TASK REQUIREMENTS: Find the line containing "TR3: NMOS (G" in the listing below; reproduce it and every line after, exactly. Skip pictures.

EXCERPTED RECORDS Start Marker

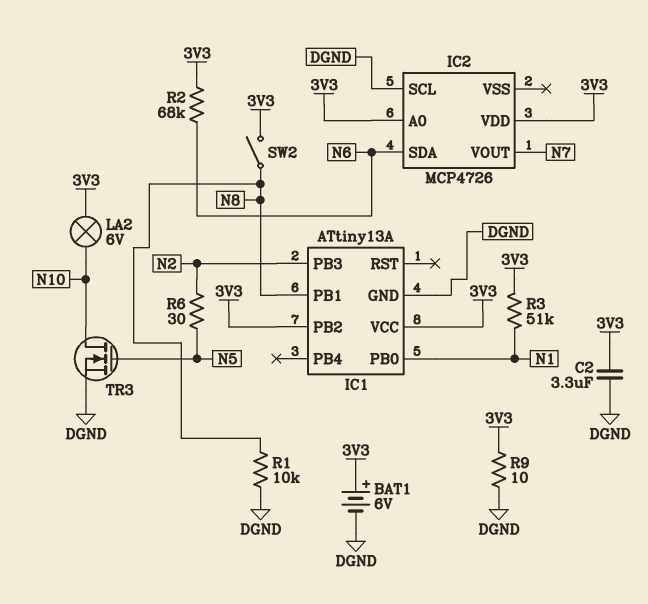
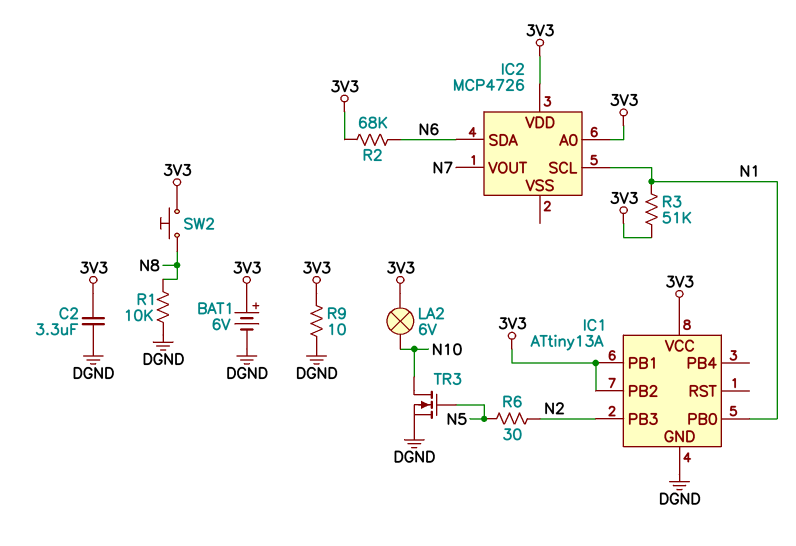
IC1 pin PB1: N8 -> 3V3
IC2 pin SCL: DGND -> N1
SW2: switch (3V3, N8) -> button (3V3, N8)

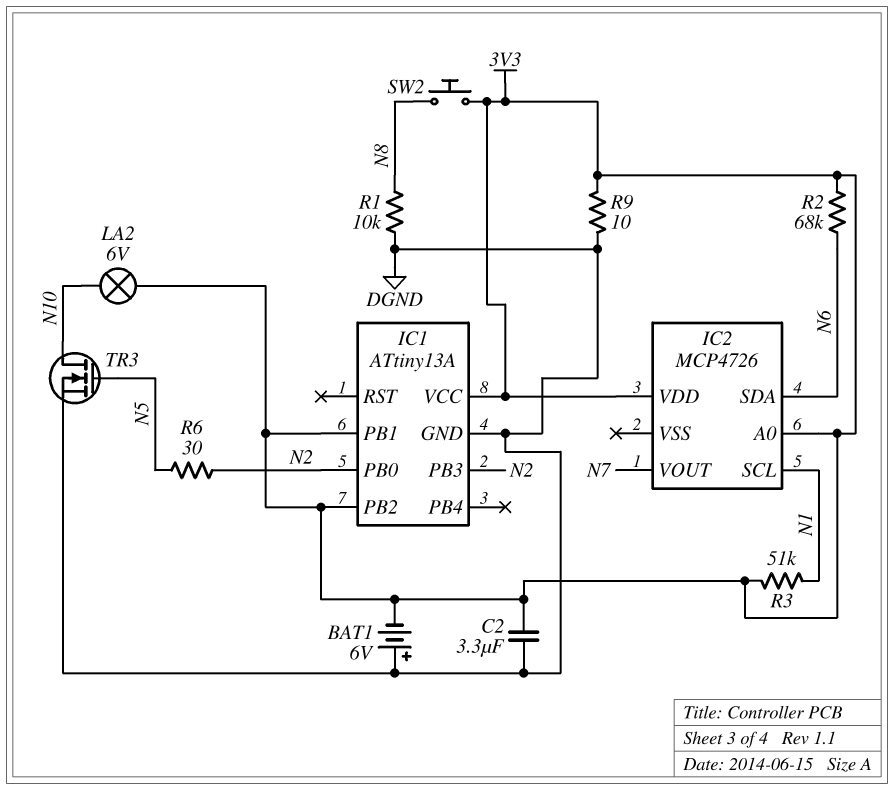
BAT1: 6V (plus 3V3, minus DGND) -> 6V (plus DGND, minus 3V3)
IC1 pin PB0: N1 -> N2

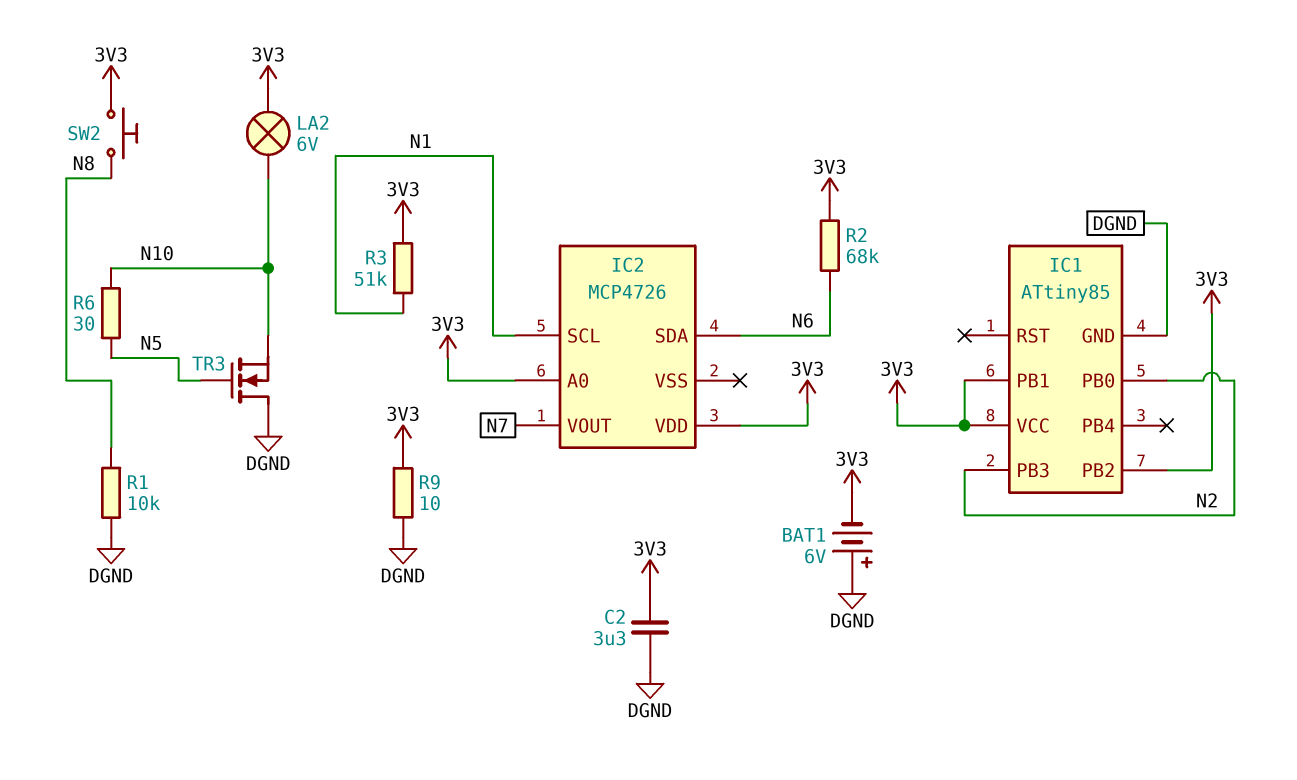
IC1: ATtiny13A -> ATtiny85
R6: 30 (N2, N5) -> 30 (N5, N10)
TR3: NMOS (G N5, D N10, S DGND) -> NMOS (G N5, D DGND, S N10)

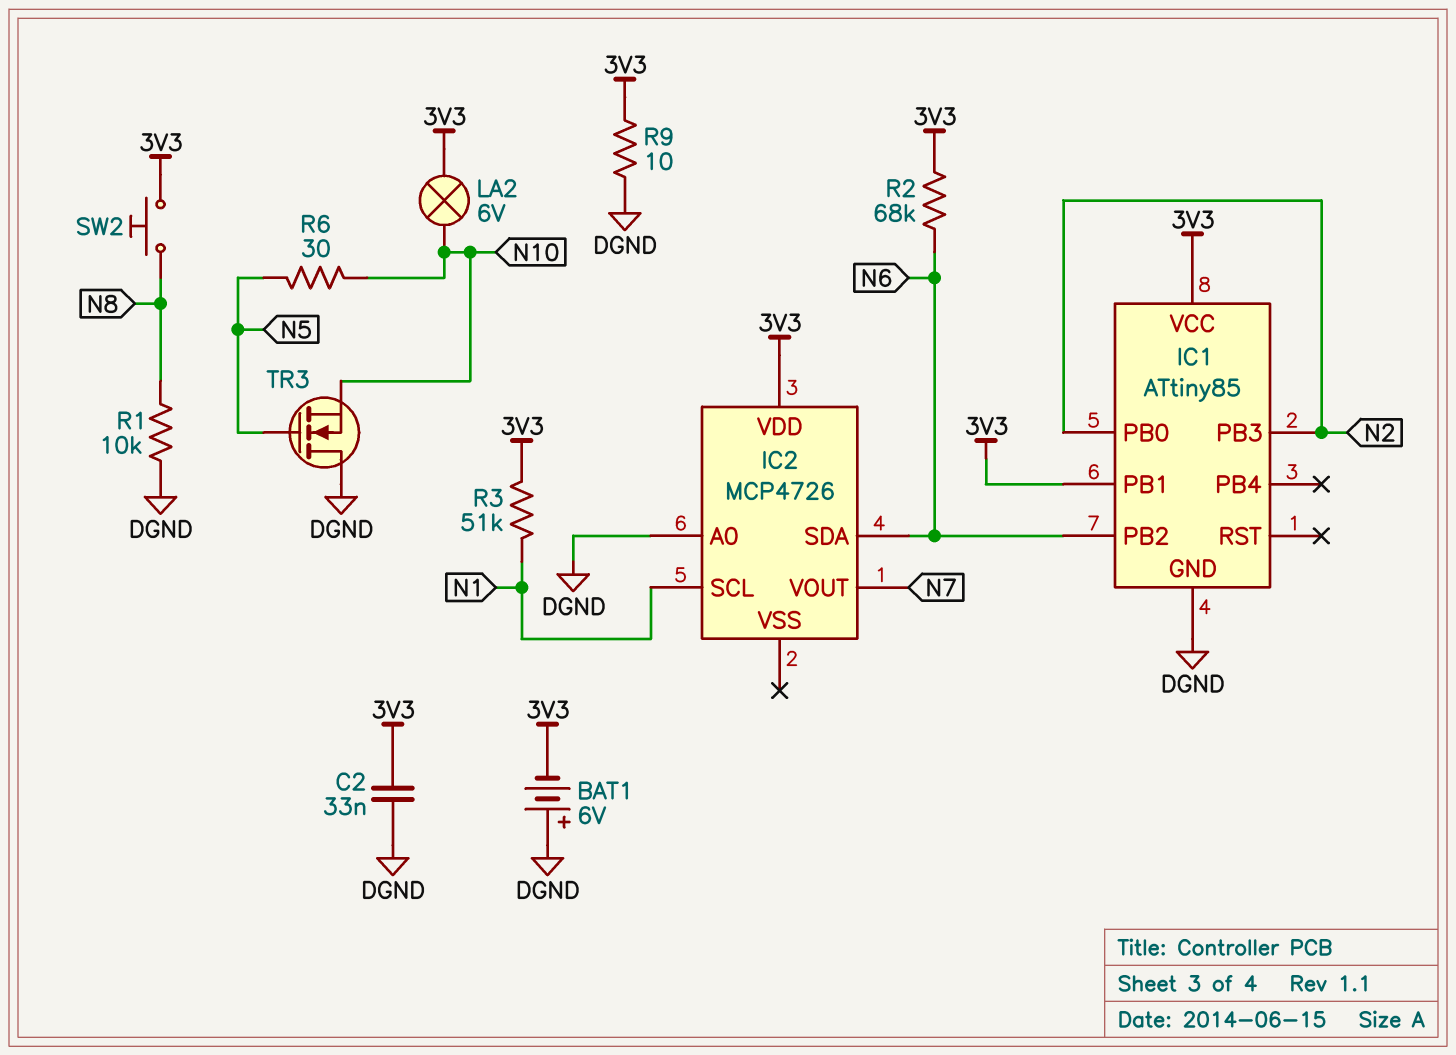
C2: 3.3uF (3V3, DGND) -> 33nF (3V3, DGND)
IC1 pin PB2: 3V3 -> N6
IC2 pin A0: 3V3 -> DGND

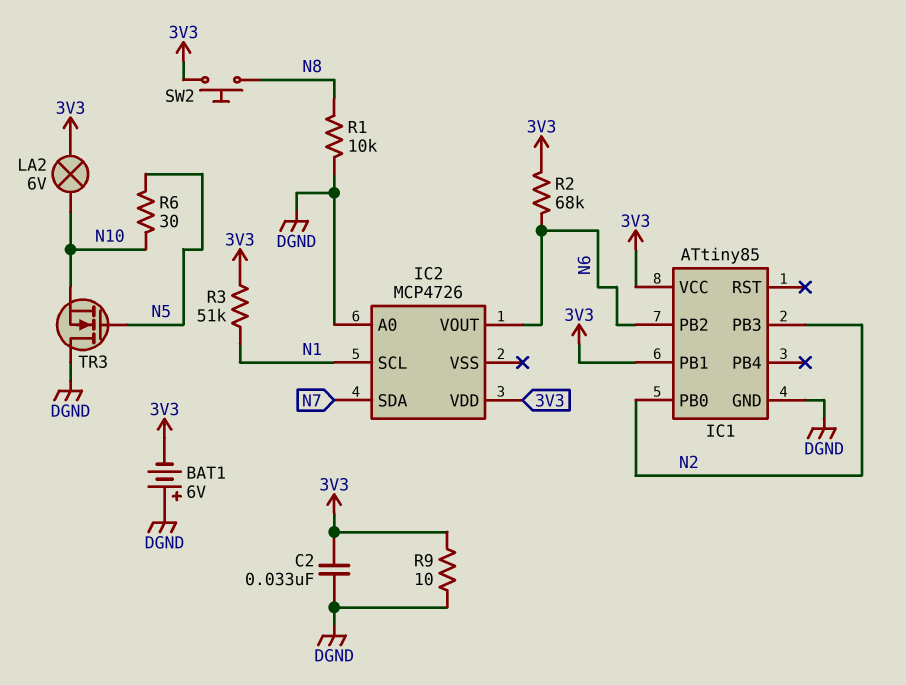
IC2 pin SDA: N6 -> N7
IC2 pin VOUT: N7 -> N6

EXCERPTED RECORDS End Marker

RESULT:
TR3: NMOS (G N5, D N10, S DGND) -> NMOS (G N5, D DGND, S N10)

C2: 3.3uF (3V3, DGND) -> 33nF (3V3, DGND)
IC1 pin PB2: 3V3 -> N6
IC2 pin A0: 3V3 -> DGND

IC2 pin SDA: N6 -> N7
IC2 pin VOUT: N7 -> N6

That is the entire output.